## Records
□ □ □ □

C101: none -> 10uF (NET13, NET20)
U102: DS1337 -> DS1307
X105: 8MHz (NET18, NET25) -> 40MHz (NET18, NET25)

□ □ □ □

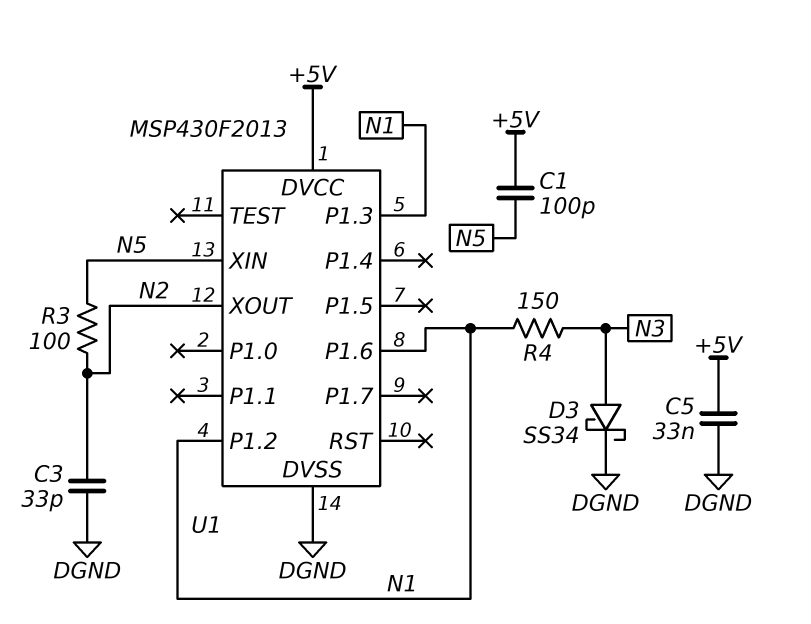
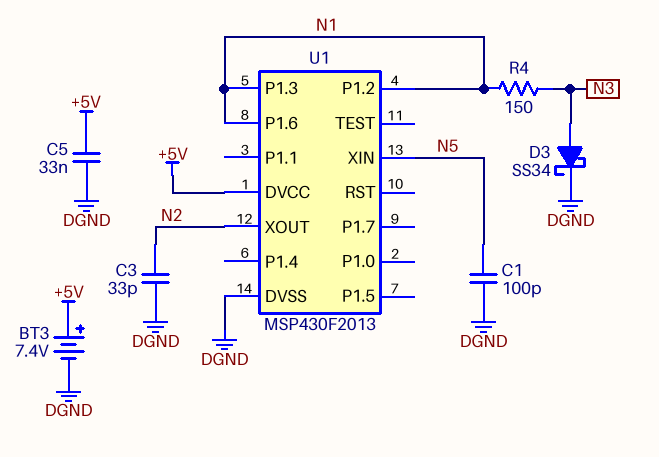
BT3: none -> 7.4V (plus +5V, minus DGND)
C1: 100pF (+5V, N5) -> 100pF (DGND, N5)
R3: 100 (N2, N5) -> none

□ □ □ □

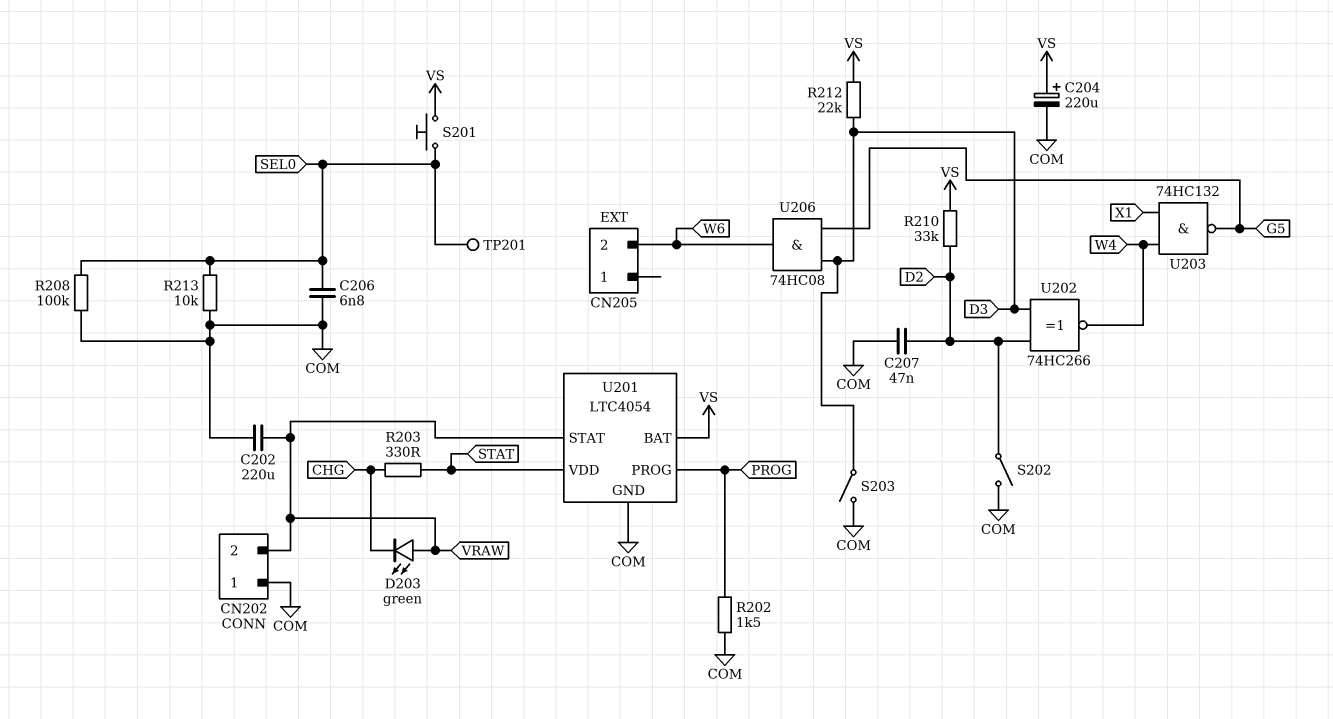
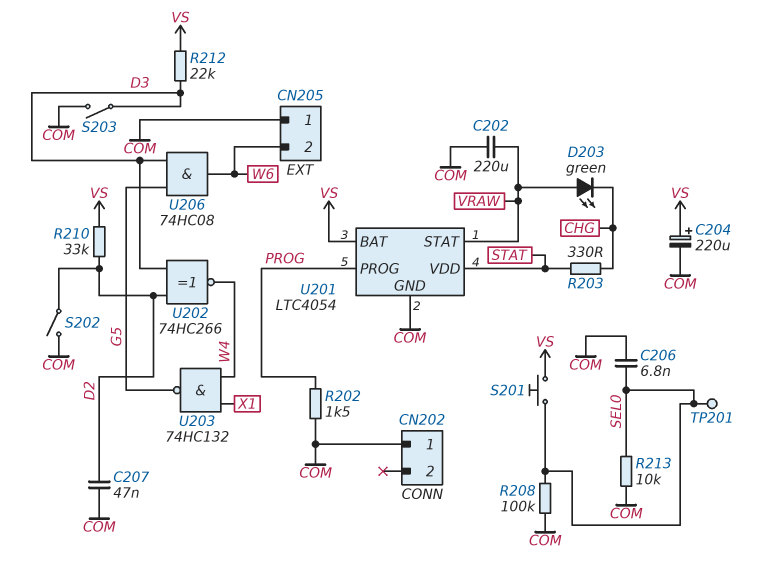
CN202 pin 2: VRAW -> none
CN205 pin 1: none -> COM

□ □ □ □

Retype exactly the lines of the data above that fall between the line with "BT3: none -> 7.4V (plus +5V, minus DGND)" and the line with "R3: 100 (N2, N5) -> none", inclusive, and add nothing.

BT3: none -> 7.4V (plus +5V, minus DGND)
C1: 100pF (+5V, N5) -> 100pF (DGND, N5)
R3: 100 (N2, N5) -> none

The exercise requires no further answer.